Task requirements: Using the entries that follow, count the lines containing the word "brown" and give that number by itself.

Data to use:
- - -

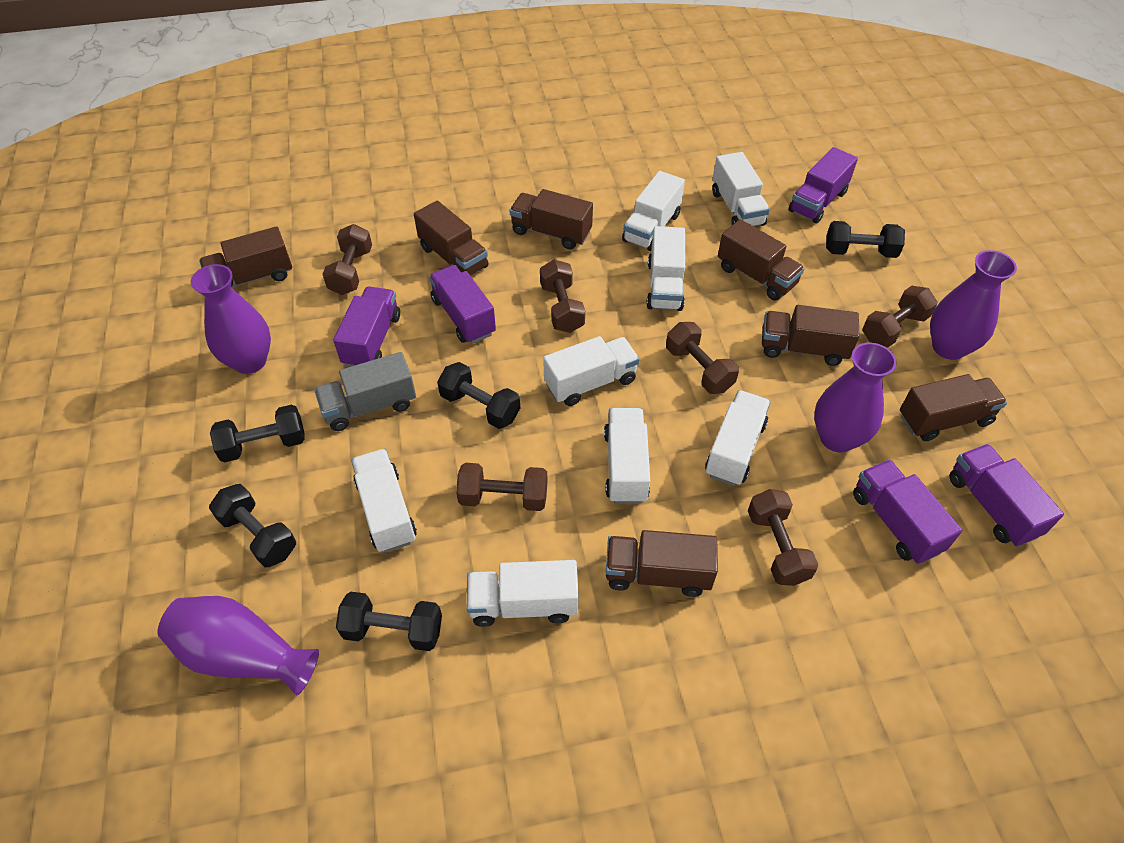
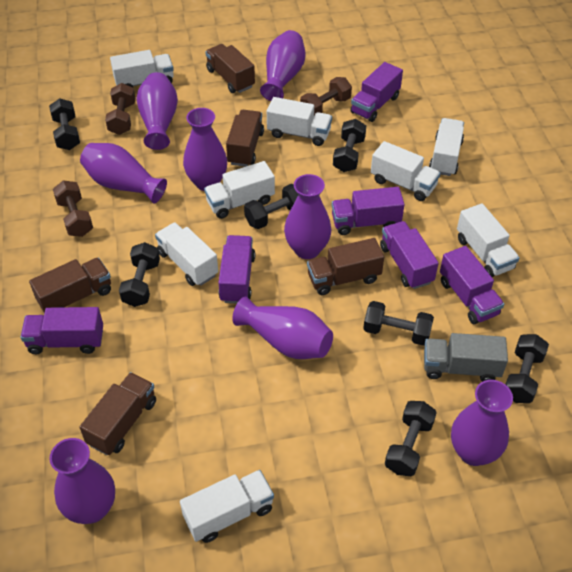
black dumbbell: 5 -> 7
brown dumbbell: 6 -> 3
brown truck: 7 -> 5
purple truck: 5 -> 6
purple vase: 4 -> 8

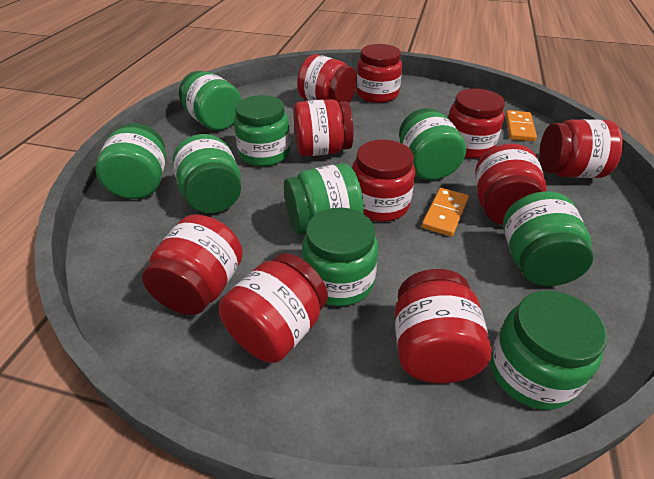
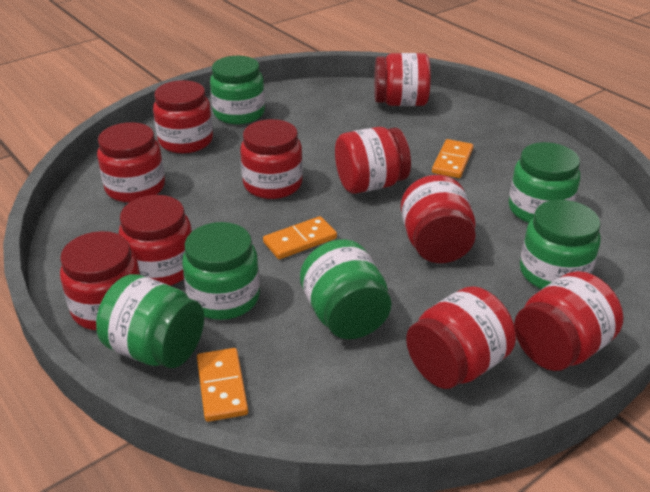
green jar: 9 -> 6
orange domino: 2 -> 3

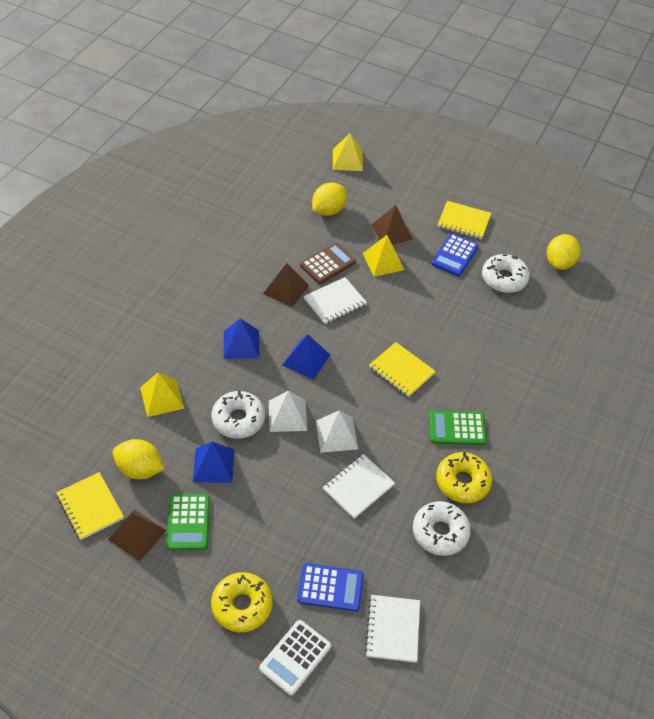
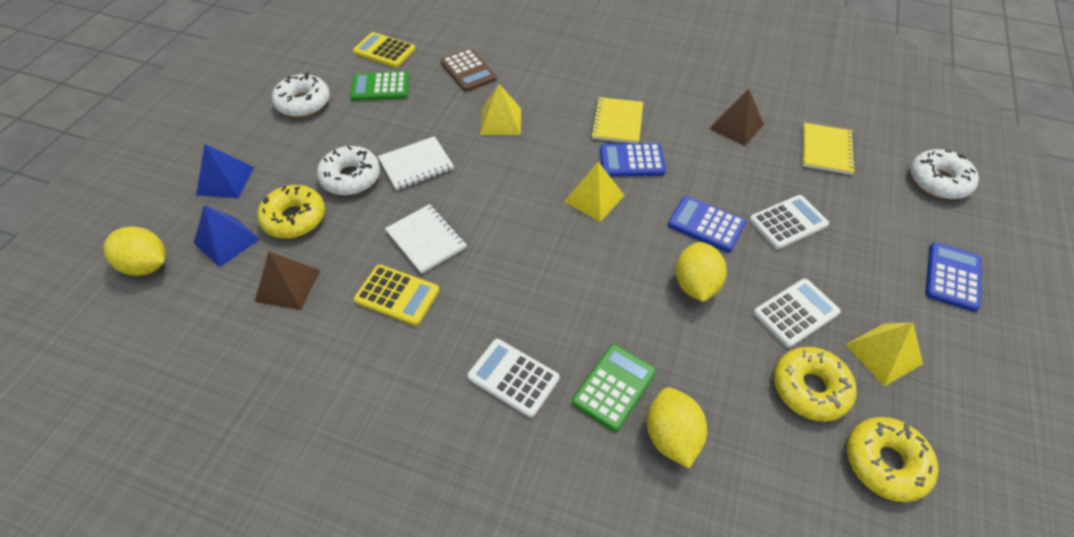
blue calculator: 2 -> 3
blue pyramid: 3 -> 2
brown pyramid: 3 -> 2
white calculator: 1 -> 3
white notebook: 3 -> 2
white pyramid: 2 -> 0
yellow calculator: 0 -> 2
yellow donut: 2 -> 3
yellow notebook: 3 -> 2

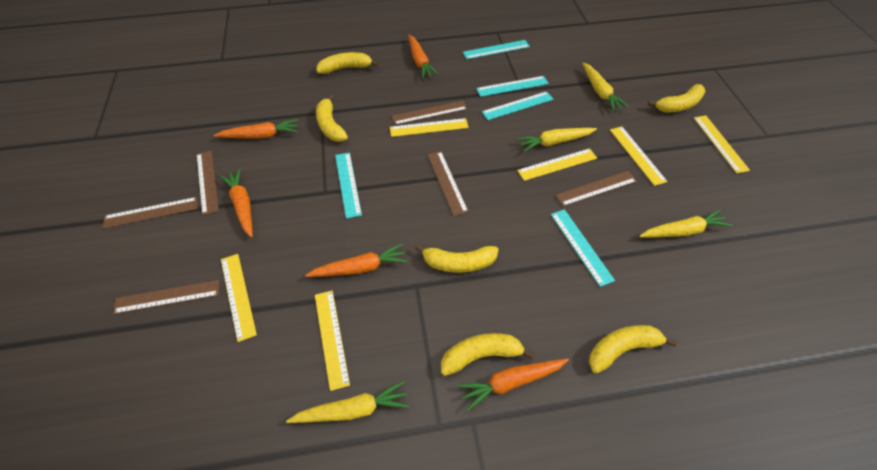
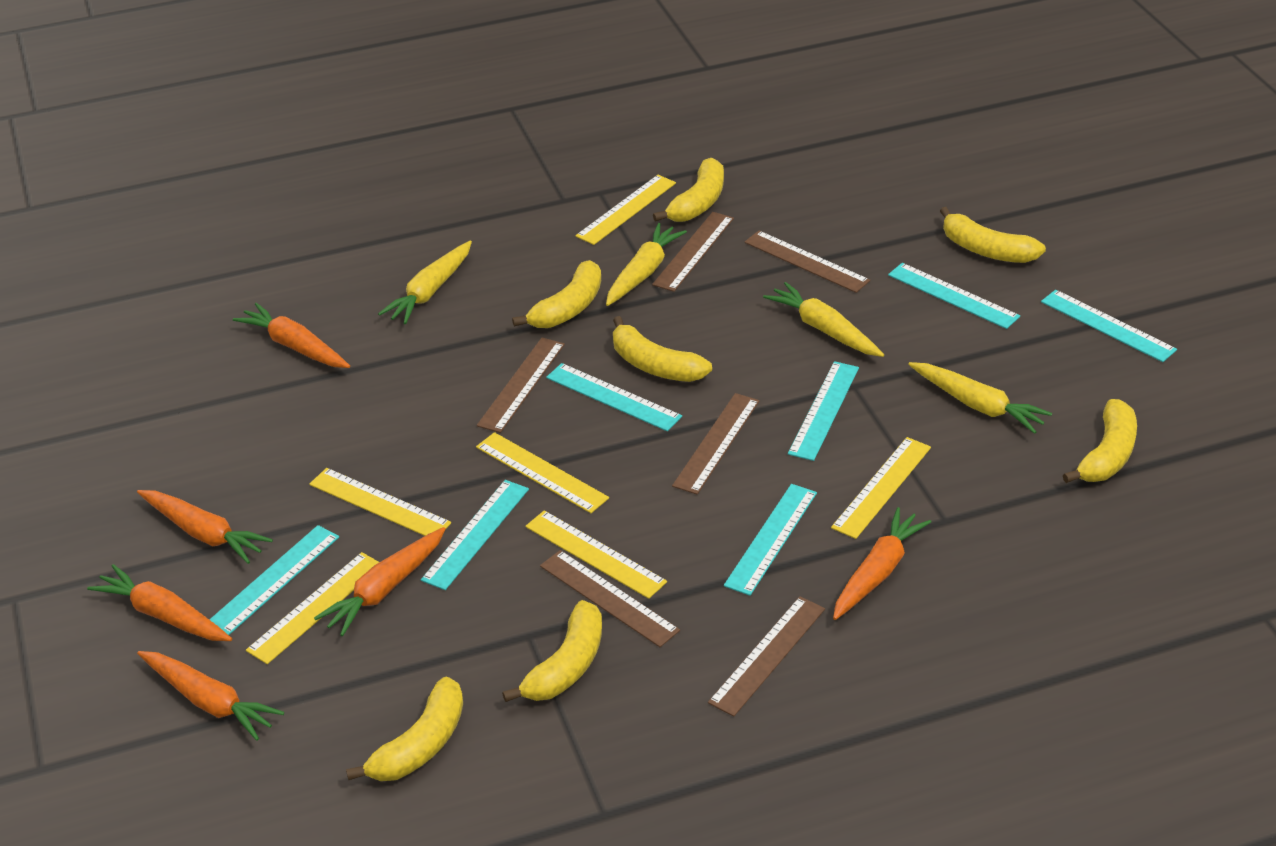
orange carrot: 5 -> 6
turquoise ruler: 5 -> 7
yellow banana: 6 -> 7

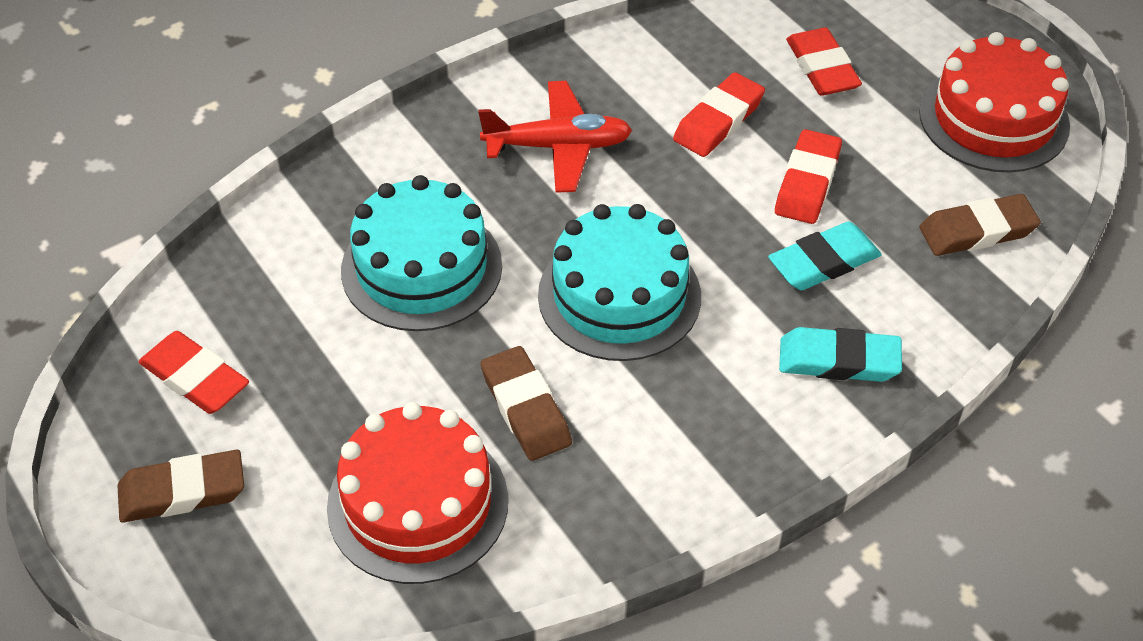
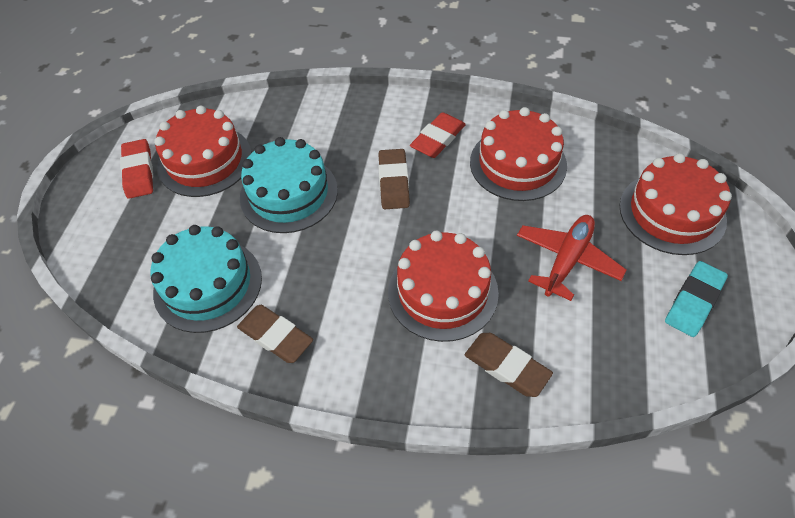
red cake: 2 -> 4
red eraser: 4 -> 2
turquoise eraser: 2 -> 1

- - -

Expected answer: 3